● Material provided
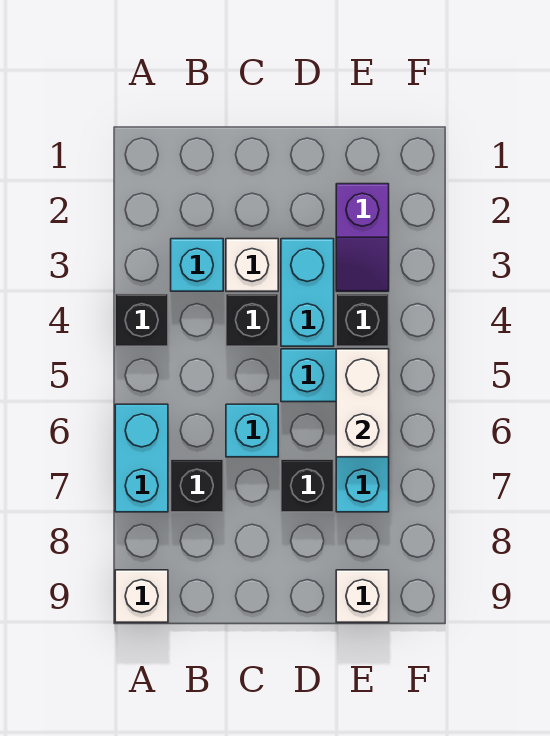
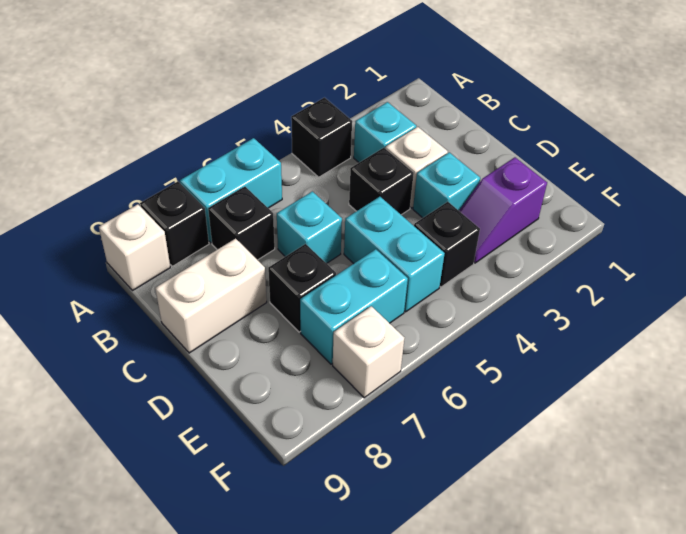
none -> black brick A8 level 1
cyan brick D3:D4 level 1 -> cyan brick D3 level 1
white brick E5:E6 level 2 -> white brick C8:C9 level 1
white brick E9 level 1 -> white brick F7 level 1

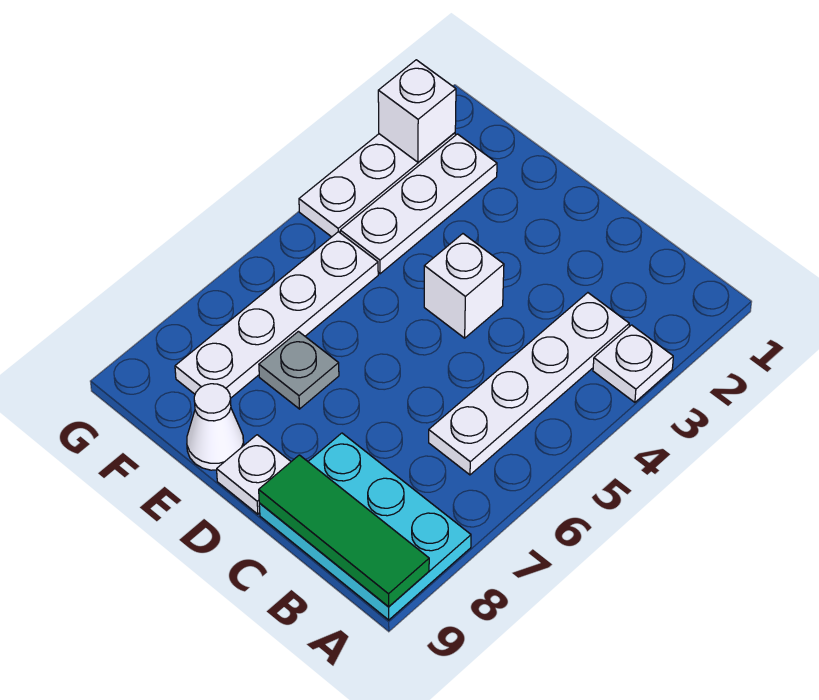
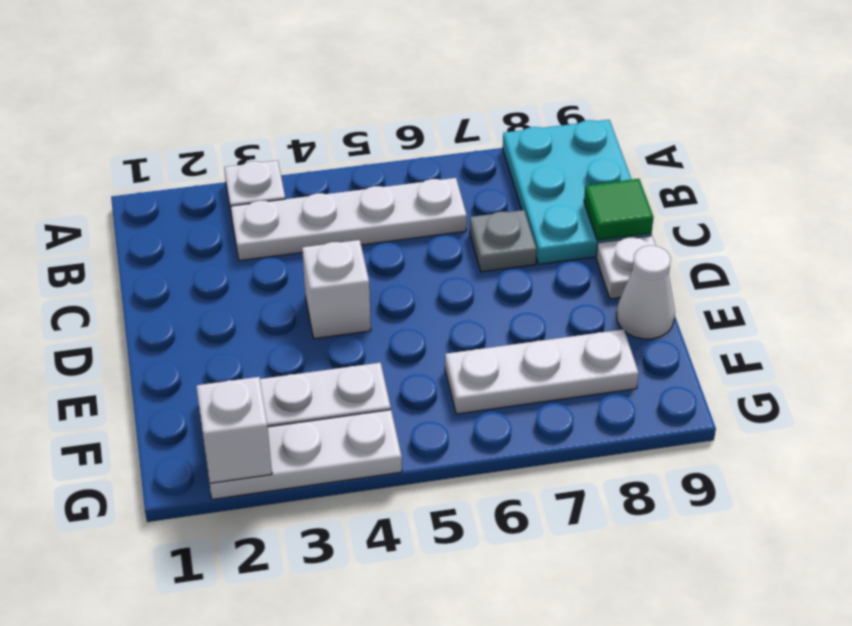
green tile A9:C9 level 2 -> green tile C9 level 2
grey plate E7 level 1 -> grey plate C7 level 1
white plate F5:F8 level 1 -> white plate F6:F8 level 1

● What needs to be done
Return each line of the records above in which the word "brick" occurs.

● Completed exercise
none -> black brick A8 level 1
cyan brick D3:D4 level 1 -> cyan brick D3 level 1
white brick E5:E6 level 2 -> white brick C8:C9 level 1
white brick E9 level 1 -> white brick F7 level 1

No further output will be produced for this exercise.